### What you are asked to do
Starting with the line below that holds "[(255,388),(224,335),(171,368),(202,419),(255,388)]" and stopping after the line that holds "[(331,27),(335,36),(342,33),(343,35),(354,30),(349,18),(331,27)]", transcribe the lines exactly, leaving out all pictures.

### Data for processing
• • • • •
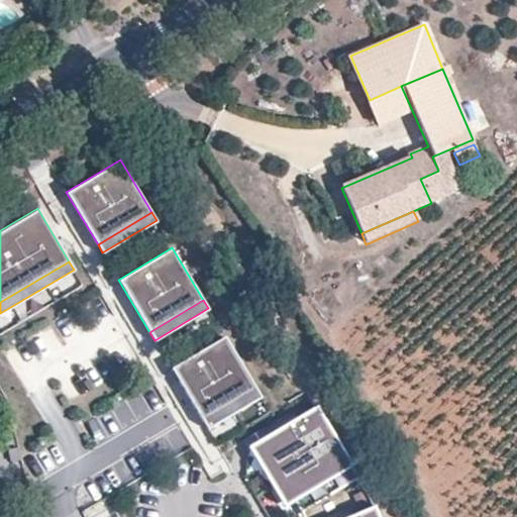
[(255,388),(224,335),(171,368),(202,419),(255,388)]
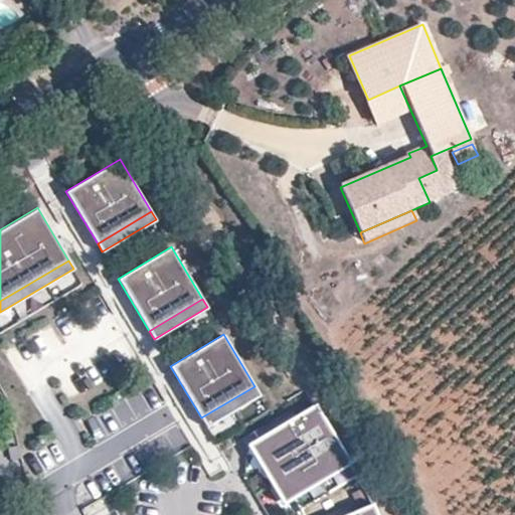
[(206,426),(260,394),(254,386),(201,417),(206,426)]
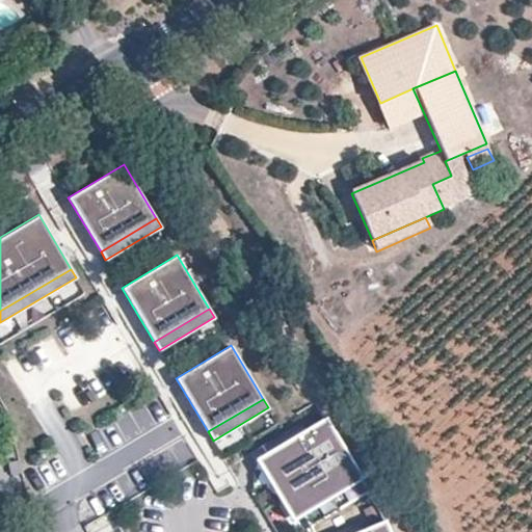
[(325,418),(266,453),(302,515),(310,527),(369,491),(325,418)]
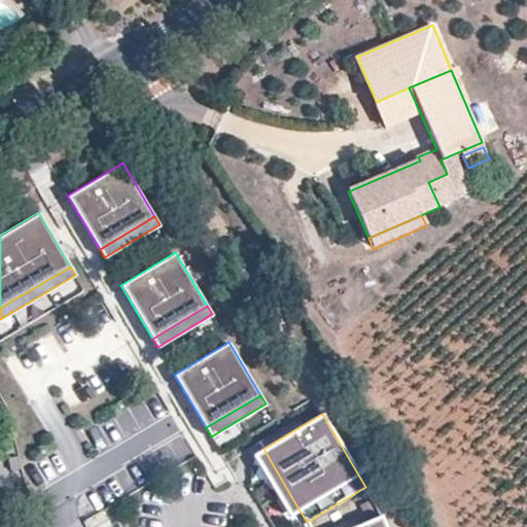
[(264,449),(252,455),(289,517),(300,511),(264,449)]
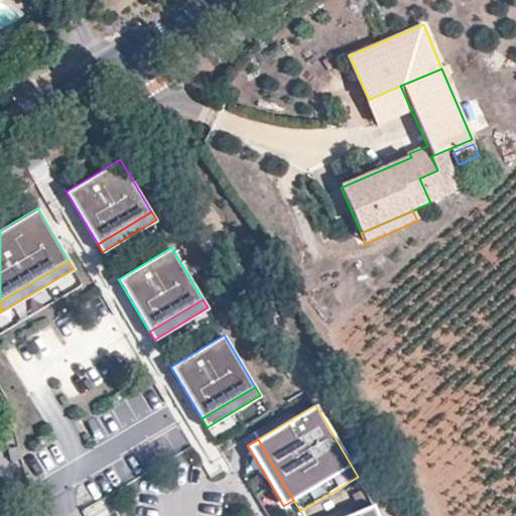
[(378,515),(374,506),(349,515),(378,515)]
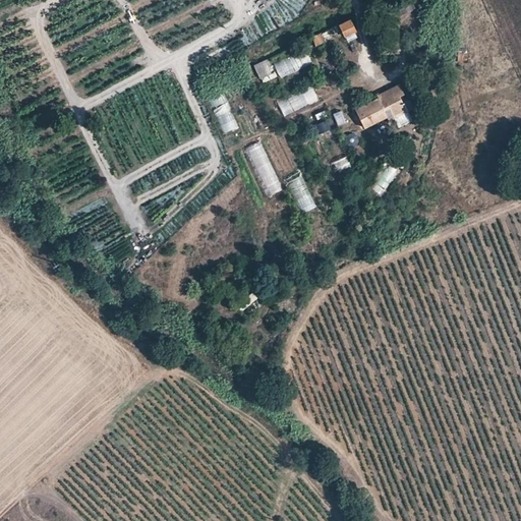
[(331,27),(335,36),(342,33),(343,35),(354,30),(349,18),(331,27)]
• • • • •
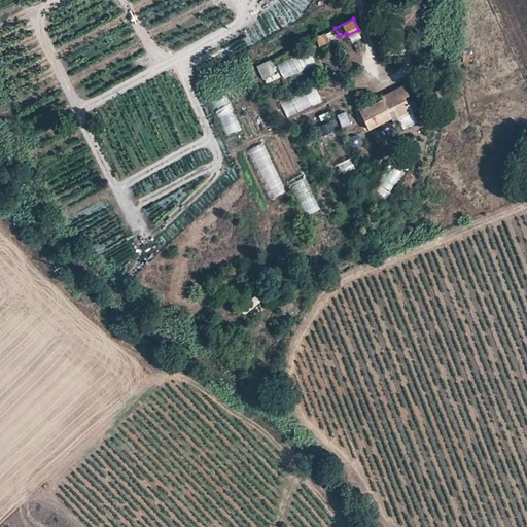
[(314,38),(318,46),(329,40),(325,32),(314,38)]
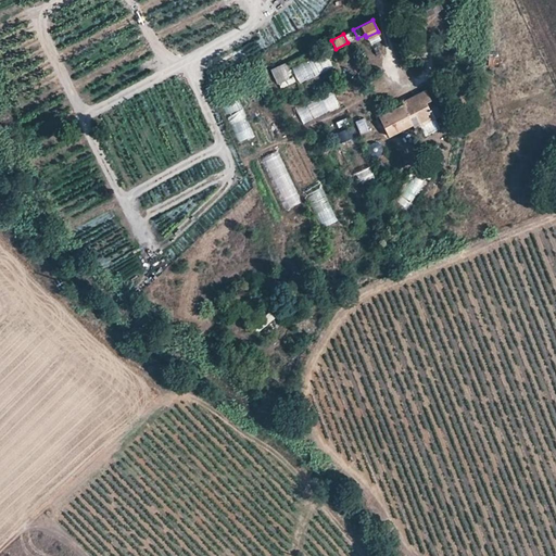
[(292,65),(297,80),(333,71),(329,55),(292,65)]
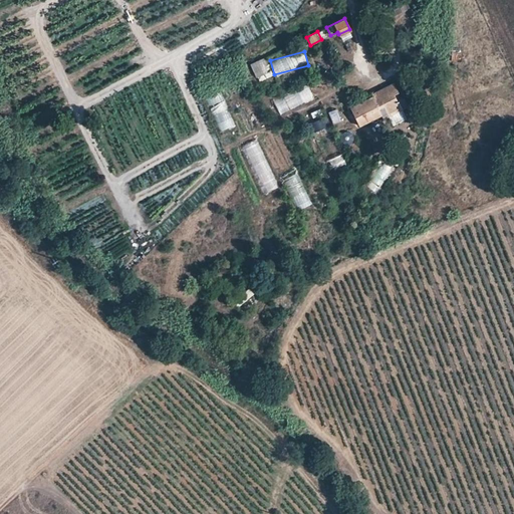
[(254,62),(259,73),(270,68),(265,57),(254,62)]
• • • • •
### Written answer
[(255,388),(224,335),(171,368),(202,419),(255,388)]
[(206,426),(260,394),(254,386),(201,417),(206,426)]
[(325,418),(266,453),(302,515),(310,527),(369,491),(325,418)]
[(264,449),(252,455),(289,517),(300,511),(264,449)]
[(378,515),(374,506),(349,515),(378,515)]
[(331,27),(335,36),(342,33),(343,35),(354,30),(349,18),(331,27)]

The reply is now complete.